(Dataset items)
--- start ---

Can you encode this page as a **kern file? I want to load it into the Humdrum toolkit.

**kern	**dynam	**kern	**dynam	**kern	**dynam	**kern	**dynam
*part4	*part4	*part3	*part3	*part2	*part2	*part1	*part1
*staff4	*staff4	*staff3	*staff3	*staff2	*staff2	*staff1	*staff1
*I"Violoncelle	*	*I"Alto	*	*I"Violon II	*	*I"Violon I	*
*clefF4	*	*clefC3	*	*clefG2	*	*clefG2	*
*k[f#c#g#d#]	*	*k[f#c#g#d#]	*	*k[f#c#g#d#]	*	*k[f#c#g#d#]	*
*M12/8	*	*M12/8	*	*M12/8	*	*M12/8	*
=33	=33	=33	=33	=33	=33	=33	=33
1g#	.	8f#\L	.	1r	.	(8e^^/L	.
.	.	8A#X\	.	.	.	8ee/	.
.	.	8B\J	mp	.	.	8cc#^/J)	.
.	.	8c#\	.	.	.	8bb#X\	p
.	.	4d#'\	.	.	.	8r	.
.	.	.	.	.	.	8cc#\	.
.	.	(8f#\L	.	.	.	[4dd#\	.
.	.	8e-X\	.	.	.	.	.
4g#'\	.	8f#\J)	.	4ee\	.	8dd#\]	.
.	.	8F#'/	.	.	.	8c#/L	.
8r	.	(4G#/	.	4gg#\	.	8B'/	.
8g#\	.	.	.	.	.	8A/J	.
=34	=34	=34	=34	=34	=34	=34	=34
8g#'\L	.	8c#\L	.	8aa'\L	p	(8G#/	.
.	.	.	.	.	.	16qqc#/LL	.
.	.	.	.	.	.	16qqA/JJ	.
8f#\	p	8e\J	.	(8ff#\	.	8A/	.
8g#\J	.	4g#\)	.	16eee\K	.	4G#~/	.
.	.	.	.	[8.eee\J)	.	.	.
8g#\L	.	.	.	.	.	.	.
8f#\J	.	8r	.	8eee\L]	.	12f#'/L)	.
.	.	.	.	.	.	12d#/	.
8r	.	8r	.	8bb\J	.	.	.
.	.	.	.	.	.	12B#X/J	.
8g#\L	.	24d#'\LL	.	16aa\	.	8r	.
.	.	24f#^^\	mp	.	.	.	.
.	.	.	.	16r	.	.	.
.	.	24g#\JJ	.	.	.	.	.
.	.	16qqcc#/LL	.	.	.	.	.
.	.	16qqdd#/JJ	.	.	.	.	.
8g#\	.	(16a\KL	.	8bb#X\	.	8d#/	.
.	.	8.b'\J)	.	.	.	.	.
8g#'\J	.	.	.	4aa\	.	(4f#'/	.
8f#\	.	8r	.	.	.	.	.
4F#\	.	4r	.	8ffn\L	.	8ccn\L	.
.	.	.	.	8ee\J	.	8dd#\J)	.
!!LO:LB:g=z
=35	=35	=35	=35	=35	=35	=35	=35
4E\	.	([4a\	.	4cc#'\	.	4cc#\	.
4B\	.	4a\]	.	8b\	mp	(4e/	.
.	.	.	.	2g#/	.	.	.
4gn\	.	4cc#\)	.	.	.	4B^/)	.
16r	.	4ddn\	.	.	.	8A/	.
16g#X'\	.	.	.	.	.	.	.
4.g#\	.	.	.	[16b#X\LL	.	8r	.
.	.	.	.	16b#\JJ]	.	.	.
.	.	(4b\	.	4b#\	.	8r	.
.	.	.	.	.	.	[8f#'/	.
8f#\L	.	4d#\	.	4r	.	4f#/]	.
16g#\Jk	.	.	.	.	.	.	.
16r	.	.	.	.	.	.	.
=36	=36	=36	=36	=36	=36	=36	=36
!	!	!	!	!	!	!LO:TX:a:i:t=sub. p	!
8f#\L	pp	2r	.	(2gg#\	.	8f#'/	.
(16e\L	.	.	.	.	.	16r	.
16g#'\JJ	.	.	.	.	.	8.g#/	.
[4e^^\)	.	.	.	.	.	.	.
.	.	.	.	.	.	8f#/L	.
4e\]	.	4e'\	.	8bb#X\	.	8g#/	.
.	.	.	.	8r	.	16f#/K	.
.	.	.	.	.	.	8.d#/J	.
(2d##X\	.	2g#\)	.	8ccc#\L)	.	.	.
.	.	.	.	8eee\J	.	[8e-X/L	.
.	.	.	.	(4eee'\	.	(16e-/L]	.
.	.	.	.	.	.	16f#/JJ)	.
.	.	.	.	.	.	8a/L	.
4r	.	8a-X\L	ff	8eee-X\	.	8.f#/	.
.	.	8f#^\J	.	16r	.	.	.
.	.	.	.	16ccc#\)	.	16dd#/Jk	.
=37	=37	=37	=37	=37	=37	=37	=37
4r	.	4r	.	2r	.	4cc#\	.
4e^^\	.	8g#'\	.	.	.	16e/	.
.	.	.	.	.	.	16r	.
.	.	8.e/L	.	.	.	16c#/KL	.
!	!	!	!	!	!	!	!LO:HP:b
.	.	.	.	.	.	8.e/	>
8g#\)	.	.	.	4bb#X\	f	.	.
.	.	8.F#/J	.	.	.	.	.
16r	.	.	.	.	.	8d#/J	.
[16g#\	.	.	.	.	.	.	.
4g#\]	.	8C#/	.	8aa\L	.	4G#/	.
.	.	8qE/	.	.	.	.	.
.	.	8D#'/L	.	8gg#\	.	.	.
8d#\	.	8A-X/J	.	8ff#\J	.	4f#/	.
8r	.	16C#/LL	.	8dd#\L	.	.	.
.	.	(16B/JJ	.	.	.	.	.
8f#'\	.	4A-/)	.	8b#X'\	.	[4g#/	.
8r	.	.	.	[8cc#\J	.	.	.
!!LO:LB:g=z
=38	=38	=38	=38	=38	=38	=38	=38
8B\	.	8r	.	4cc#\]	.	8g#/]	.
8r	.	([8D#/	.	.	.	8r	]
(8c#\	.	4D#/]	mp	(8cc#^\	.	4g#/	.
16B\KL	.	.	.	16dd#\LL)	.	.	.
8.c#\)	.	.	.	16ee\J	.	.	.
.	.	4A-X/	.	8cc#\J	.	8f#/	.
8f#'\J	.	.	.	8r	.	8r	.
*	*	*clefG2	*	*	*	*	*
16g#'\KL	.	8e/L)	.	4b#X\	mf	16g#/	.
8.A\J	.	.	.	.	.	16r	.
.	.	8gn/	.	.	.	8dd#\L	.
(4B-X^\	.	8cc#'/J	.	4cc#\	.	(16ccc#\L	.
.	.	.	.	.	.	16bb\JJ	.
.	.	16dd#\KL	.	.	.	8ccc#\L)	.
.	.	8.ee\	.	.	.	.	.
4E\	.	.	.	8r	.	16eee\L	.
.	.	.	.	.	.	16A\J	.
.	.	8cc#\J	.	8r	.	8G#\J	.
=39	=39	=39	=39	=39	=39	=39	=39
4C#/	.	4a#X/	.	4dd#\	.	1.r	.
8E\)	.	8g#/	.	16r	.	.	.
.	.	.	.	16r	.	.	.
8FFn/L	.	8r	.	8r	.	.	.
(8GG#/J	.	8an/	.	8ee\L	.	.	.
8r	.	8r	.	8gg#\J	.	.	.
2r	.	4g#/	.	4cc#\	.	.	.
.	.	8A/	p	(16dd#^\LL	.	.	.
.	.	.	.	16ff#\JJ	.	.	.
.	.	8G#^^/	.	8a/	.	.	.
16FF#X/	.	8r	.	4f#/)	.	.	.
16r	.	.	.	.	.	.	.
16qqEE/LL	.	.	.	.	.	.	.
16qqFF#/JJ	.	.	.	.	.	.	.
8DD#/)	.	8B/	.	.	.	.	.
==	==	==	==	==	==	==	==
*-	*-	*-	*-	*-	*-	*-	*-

--- end ---

*Written instruction*:
Gather every line of the listing above that contains the string "kern".

*Exercise result*:
Can you encode this page as a **kern file? I want to load it into the Humdrum toolkit.
**kern	**dynam	**kern	**dynam	**kern	**dynam	**kern	**dynam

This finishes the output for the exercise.